Content starts

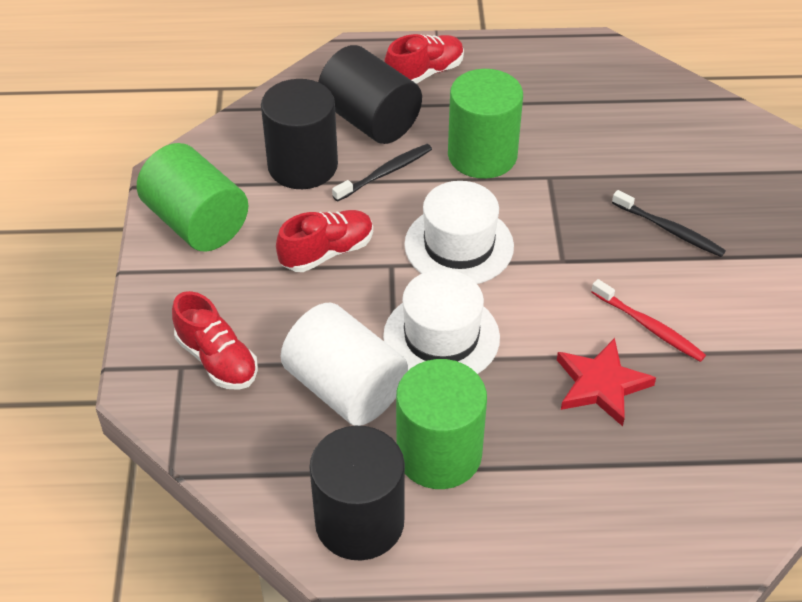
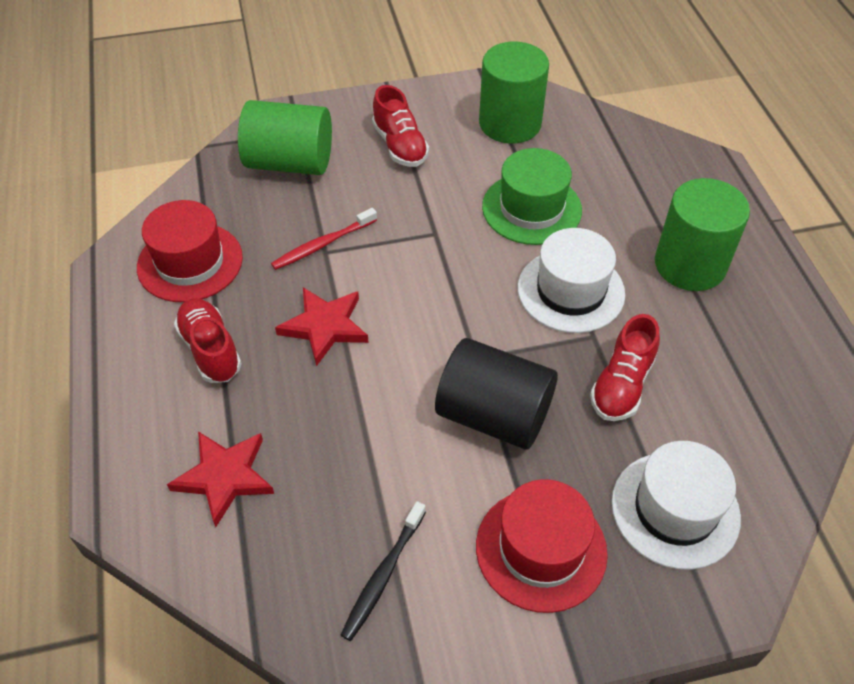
black cylinder: 3 -> 1
black toothbrush: 2 -> 1
green hat: 0 -> 1
red hat: 0 -> 2
red star: 1 -> 2
white cylinder: 1 -> 0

Content ends

→ What is expected: Each line containing "cylinder" belongs in the answer; pick these out of the material and copy them.

→ Solution to the problem:
black cylinder: 3 -> 1
white cylinder: 1 -> 0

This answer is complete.